— WHAT IS REQUIRED —
Copy out, from the data, each line containing the string "degrees".

— DATA —
•••
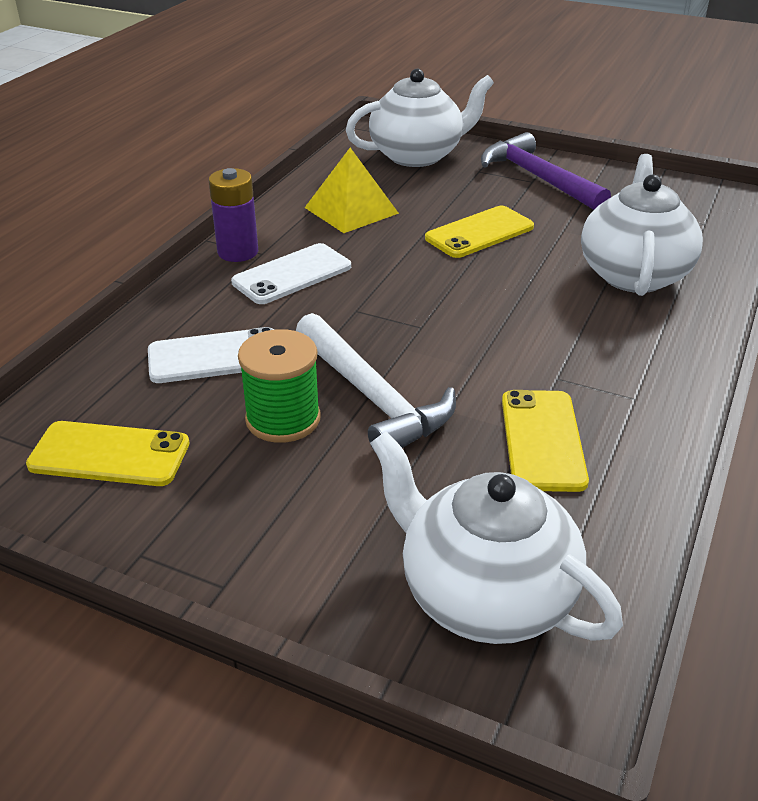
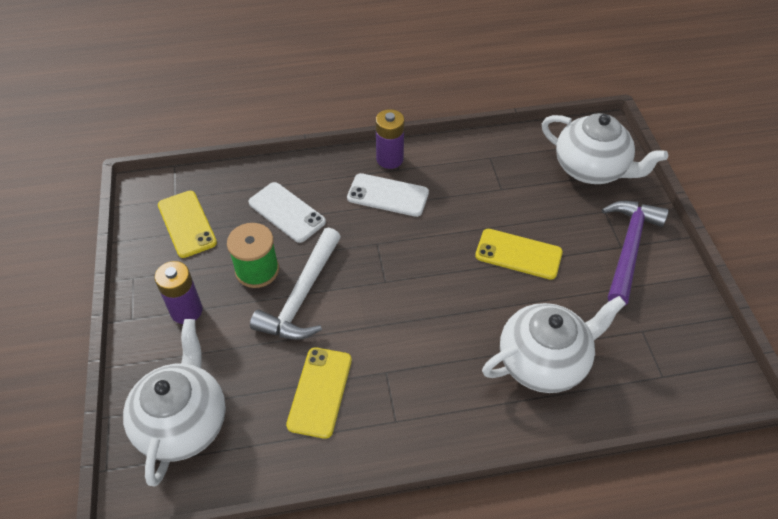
camera: 55 degrees right, 15 degrees up
(277, 516) = (186, 311): none -> purple battery
(351, 210) = (484, 178): yellow pyramid -> none
(542, 440) = (320, 392): yellow phone -> yellow phone turned 45 degrees counterclockwise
•••
— WRITTEN RESPONSE —
camera: 55 degrees right, 15 degrees up
(542, 440) = (320, 392): yellow phone -> yellow phone turned 45 degrees counterclockwise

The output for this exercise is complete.